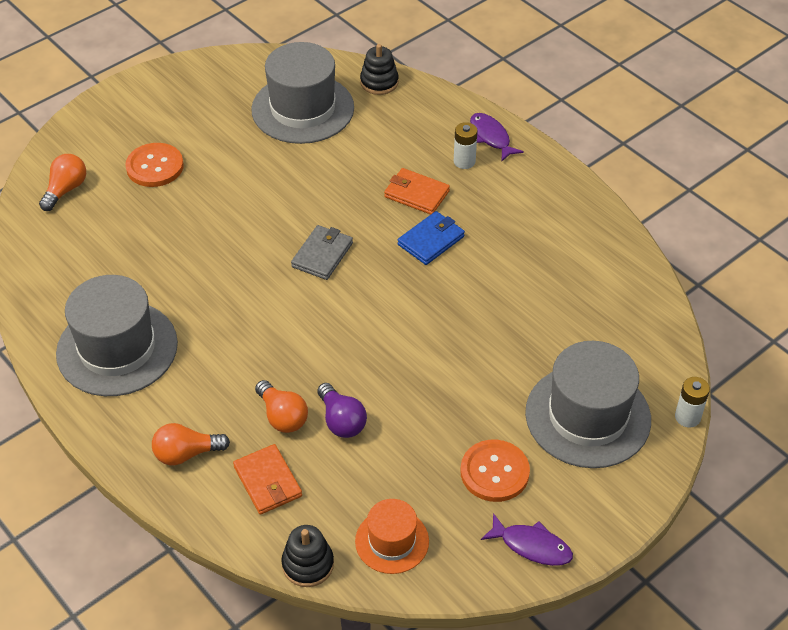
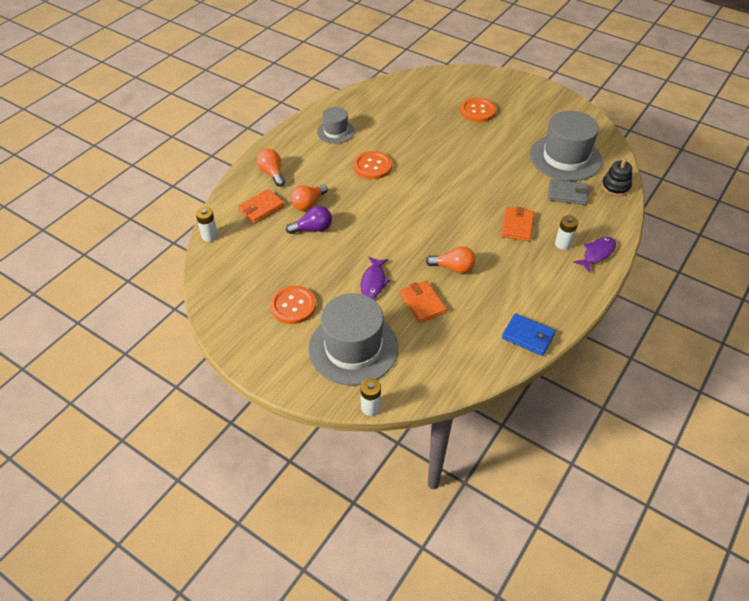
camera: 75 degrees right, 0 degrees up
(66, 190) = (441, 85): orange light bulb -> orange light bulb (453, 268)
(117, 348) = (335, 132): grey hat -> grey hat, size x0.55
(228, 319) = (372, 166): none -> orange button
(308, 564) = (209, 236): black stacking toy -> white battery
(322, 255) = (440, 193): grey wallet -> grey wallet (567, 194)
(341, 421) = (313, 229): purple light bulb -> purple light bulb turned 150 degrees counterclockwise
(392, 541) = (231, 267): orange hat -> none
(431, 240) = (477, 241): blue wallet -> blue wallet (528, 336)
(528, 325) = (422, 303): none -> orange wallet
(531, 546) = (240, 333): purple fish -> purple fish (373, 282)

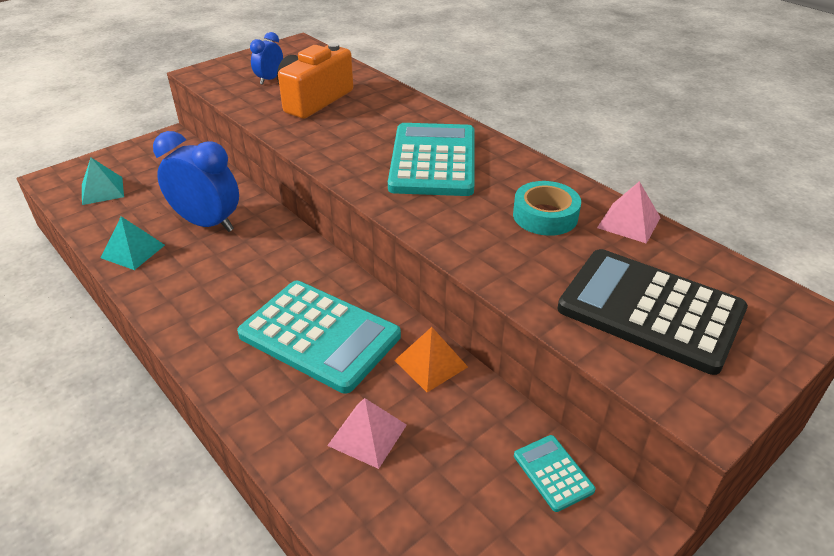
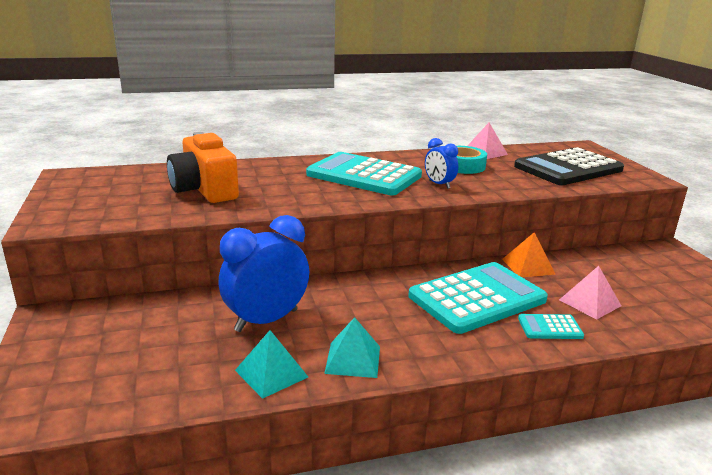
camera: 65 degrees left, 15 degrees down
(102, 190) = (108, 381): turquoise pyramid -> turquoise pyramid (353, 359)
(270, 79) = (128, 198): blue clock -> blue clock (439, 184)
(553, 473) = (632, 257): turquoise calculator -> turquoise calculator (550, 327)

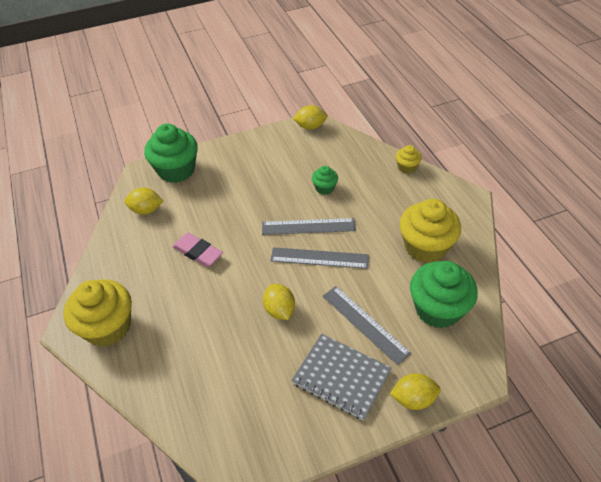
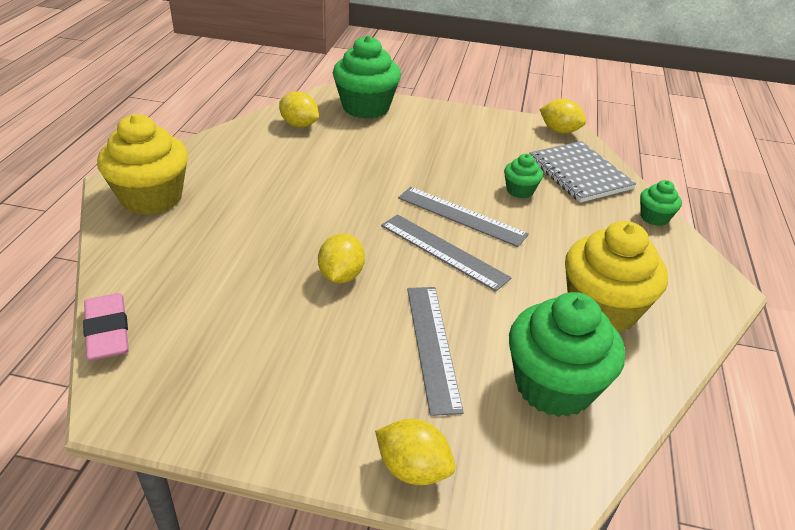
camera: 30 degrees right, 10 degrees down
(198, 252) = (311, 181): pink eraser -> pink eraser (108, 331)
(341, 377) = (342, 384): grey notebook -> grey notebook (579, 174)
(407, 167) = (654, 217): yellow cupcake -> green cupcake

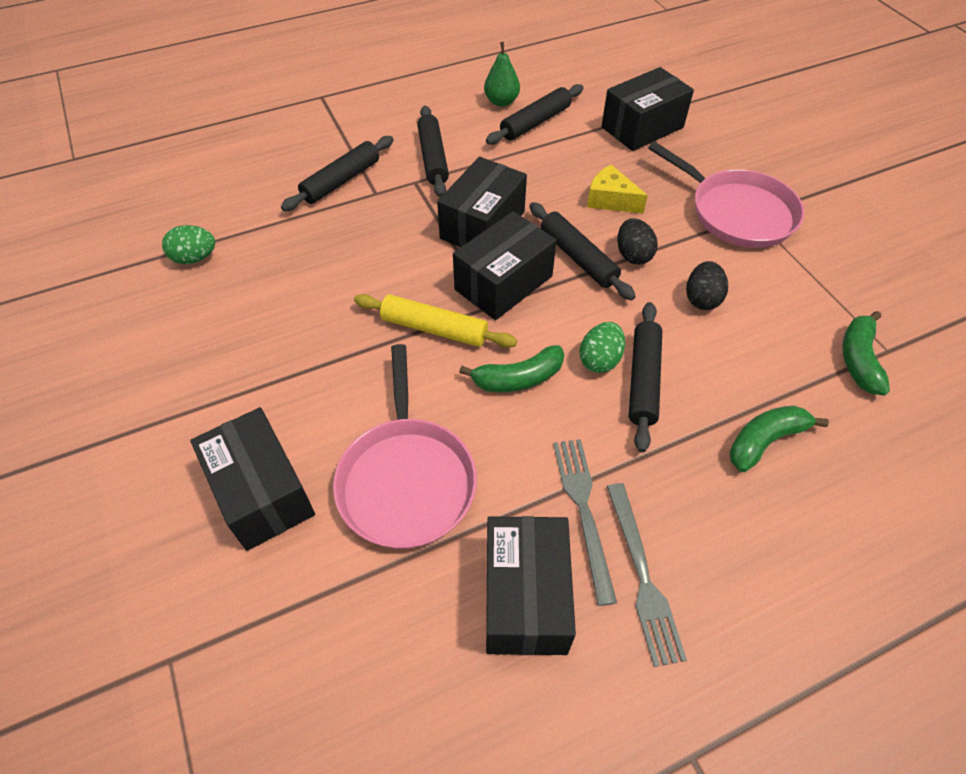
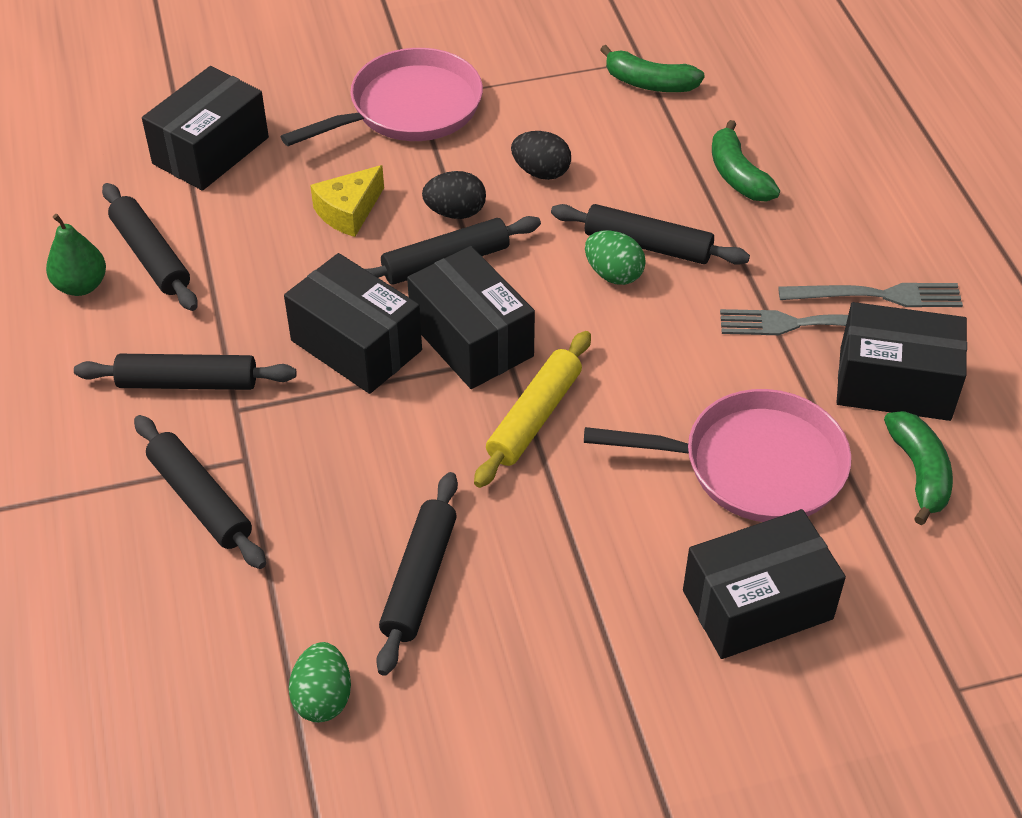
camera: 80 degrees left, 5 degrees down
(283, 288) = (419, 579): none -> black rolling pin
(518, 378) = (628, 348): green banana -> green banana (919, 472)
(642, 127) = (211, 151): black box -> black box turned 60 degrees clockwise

■ ■ ■ ■ ■

Problem statement: Where a line in the records above contains the word "blue", include it in the count; state the total and nothing more.

Exercise response: 2